*** Source data ***

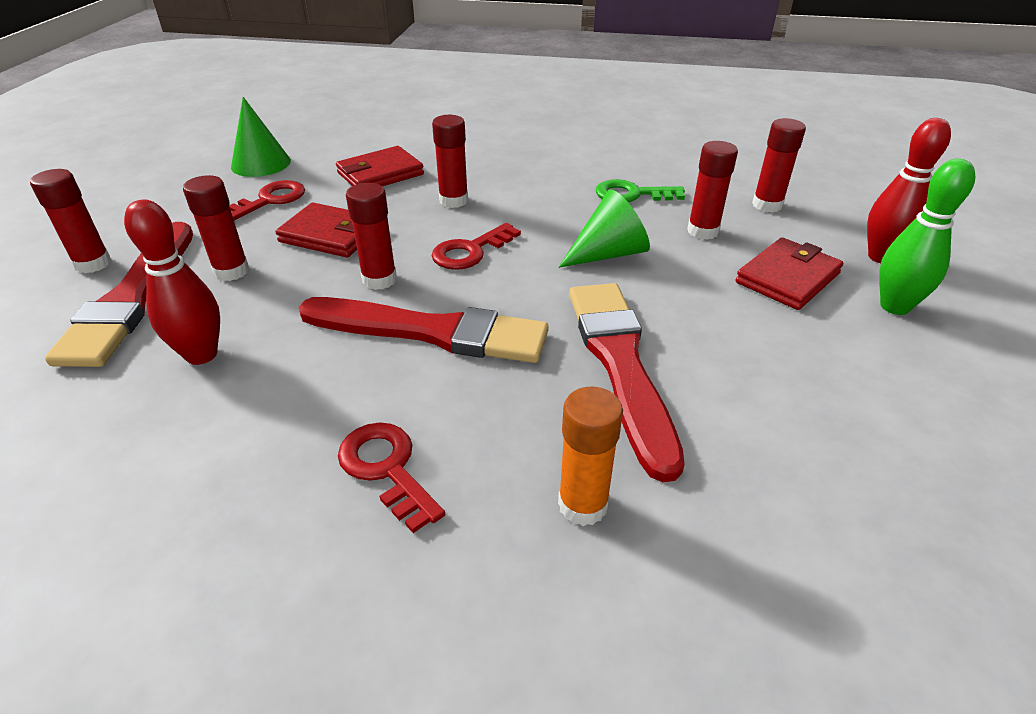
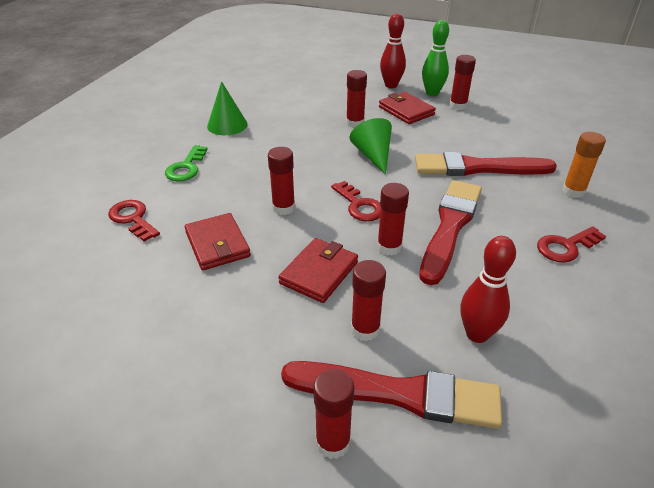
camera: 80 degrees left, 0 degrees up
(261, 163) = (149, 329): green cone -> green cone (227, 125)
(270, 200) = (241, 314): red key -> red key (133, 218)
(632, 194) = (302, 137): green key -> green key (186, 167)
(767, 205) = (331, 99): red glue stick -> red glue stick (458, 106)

*** End of Source data ***
*** Source data ***

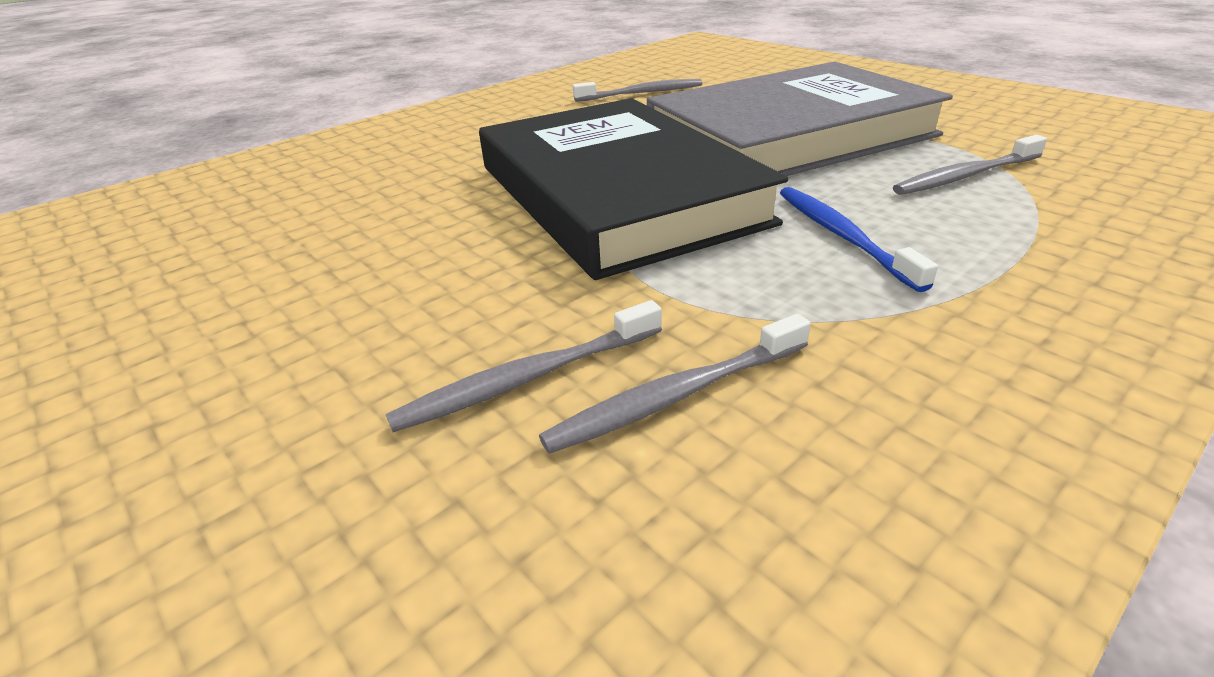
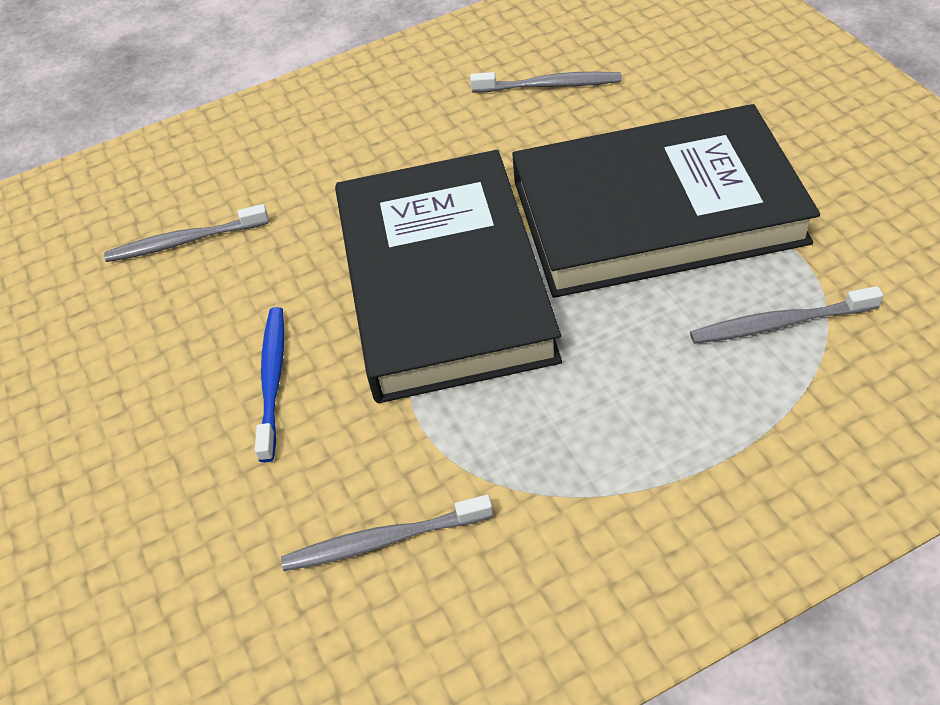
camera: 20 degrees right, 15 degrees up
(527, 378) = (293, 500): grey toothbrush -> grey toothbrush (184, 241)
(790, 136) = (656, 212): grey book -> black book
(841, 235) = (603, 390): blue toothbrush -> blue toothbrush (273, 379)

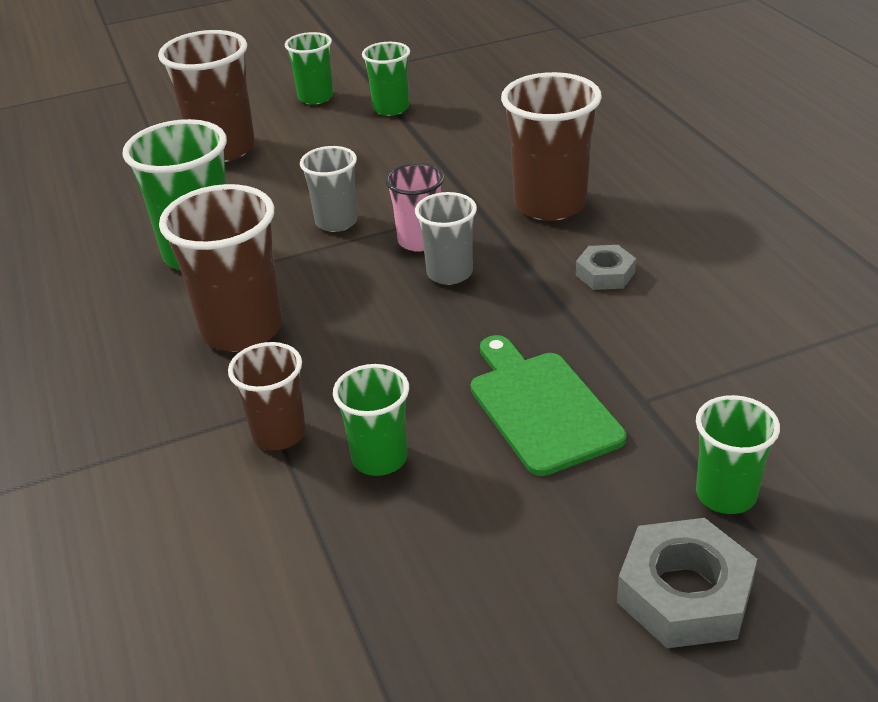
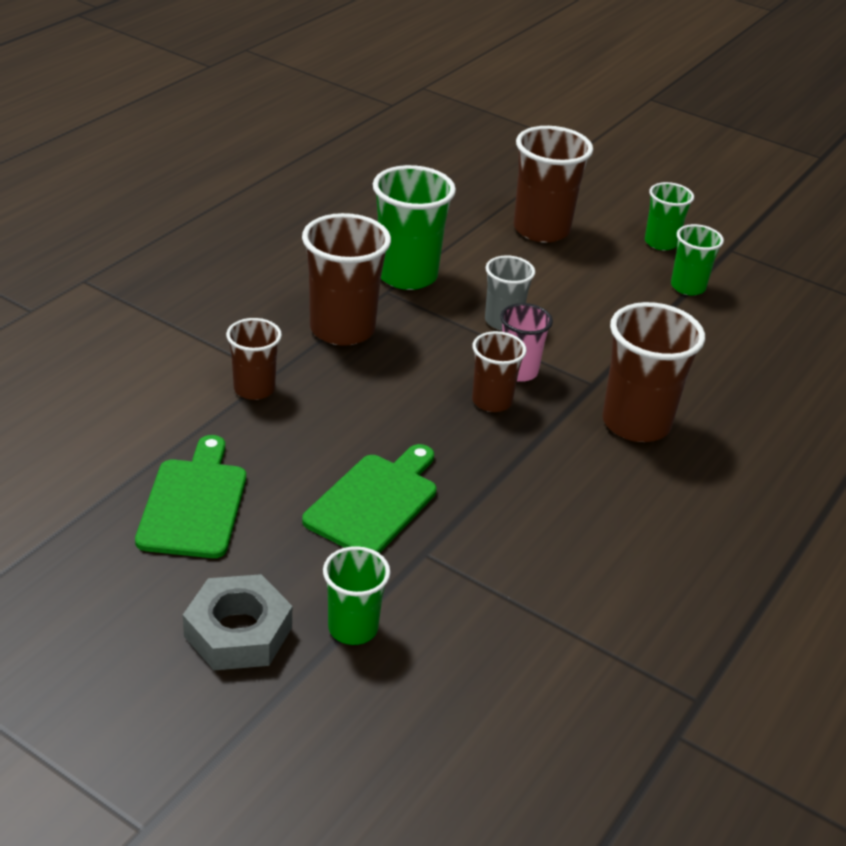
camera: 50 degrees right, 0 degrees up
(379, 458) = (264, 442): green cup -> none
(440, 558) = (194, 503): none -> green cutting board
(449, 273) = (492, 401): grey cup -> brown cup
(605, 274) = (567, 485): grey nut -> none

*** End of Source data ***

--- Description of the task ---
Which lines above contain the word "camera"? Show each of them.

--- Response to this exercise ---
camera: 80 degrees left, 0 degrees up
camera: 20 degrees right, 15 degrees up
camera: 50 degrees right, 0 degrees up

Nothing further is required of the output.